:: Brief ::
Every line below that has the word "replace" counts once; report how many lines that makes, with no other words.

Coordinate-based change listings:

--

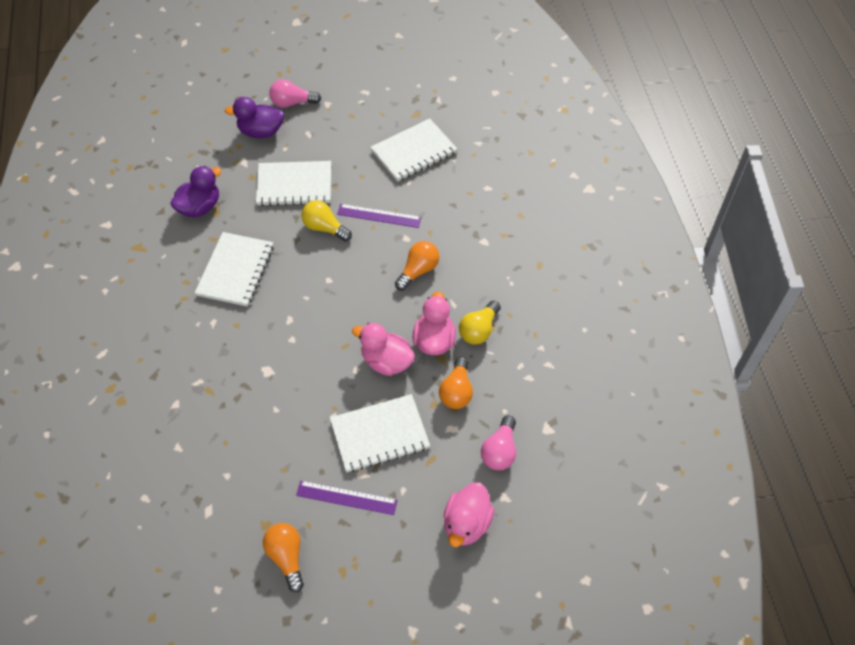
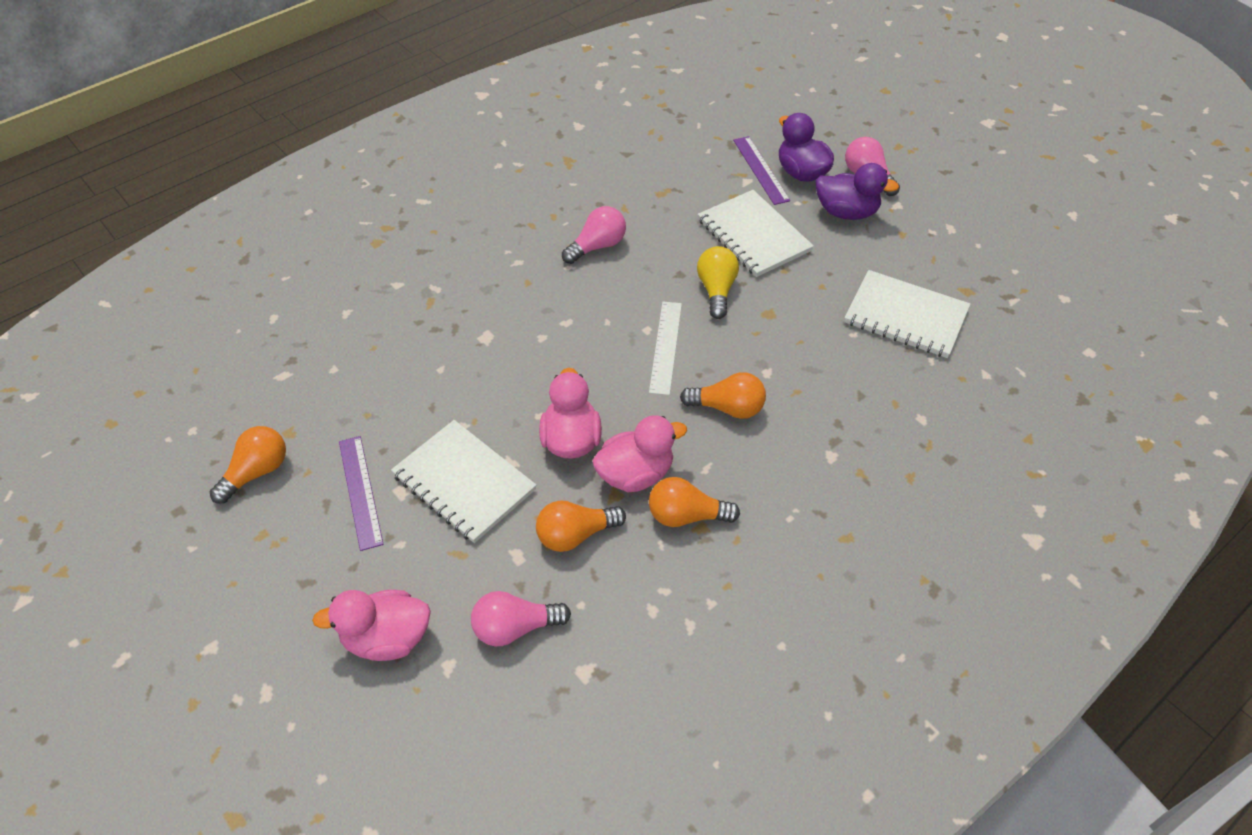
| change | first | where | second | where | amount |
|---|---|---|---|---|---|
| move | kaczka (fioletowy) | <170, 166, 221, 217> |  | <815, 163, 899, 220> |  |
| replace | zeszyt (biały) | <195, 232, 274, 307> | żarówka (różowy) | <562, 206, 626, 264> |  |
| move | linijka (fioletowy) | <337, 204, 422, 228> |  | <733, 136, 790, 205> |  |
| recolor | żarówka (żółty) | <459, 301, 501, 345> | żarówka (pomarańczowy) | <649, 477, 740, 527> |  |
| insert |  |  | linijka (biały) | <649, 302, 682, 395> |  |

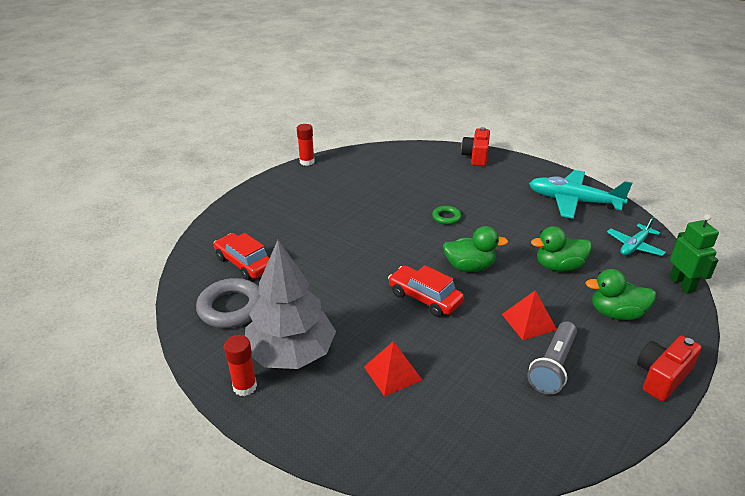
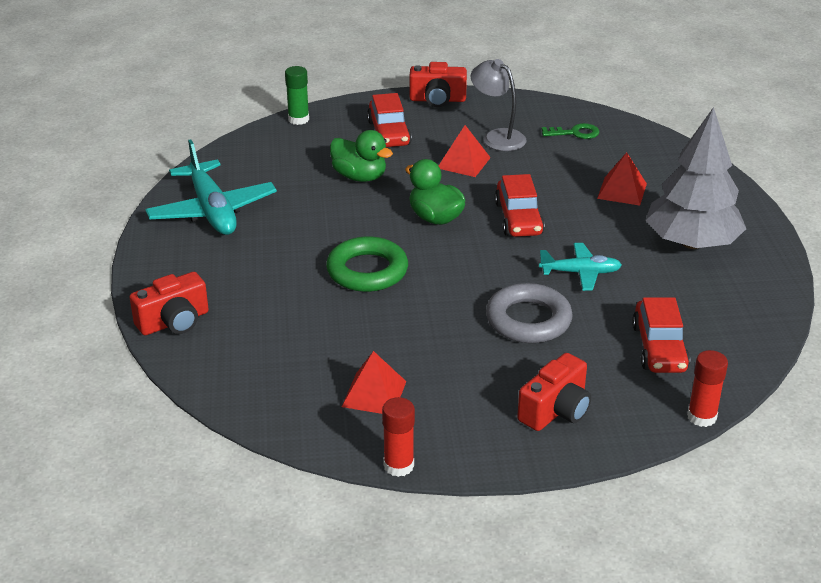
| change | first | where | second | where | amount |
|---|---|---|---|---|---|
| move | pierścień (szary) | <196, 278, 260, 328> |  | <486, 283, 573, 343> |  |
| move | klej w sztyfcie (czerwony) | <224, 335, 257, 396> |  | <687, 350, 728, 427> |  |
| resize | pierścień (zielony) | <432, 206, 461, 225> |  | <326, 237, 408, 292> | x1.92 |
| replace | latarka (szary) | <527, 322, 577, 395> | lampka (szary) | <471, 59, 527, 151> |  |
| replace | kaczka (zielony) | <585, 269, 656, 320> | samochód (czerwony) | <367, 93, 412, 147> |  |
| move | samolot (turkusowy) | <607, 217, 666, 256> |  | <539, 243, 622, 291> |  |
| replace | robot (zielony) | <669, 214, 719, 294> | klej w sztyfcie (zielony) | <285, 66, 309, 125> |  |
| insert |  |  | piramida (czerwony) | <342, 351, 407, 414> |  |
| insert |  |  | aparat fotograficzny (czerwony) | <517, 353, 591, 431> |  |
| insert |  |  | klucz (zielony) | <542, 123, 600, 139> |  |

--

:: Solution to this task ::
4